• [What to produce]: Find the line containing "IC2 pin FB: VCC -> none" in the data below, then output that line and each one after it exactly, with nothing else.

• [Entries provided]:
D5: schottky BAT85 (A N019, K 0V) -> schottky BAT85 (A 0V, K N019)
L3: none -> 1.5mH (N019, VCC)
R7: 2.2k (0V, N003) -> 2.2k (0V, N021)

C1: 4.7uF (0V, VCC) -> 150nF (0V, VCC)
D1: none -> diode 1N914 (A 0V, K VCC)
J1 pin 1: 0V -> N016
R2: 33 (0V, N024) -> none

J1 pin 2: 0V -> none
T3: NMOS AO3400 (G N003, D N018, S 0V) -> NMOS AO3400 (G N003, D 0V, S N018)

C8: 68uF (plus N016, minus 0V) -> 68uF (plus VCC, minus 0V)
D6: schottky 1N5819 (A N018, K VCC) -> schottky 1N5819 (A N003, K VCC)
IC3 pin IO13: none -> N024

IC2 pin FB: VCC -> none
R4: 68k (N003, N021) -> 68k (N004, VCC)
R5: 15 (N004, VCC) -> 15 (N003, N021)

• [Task response]:
IC2 pin FB: VCC -> none
R4: 68k (N003, N021) -> 68k (N004, VCC)
R5: 15 (N004, VCC) -> 15 (N003, N021)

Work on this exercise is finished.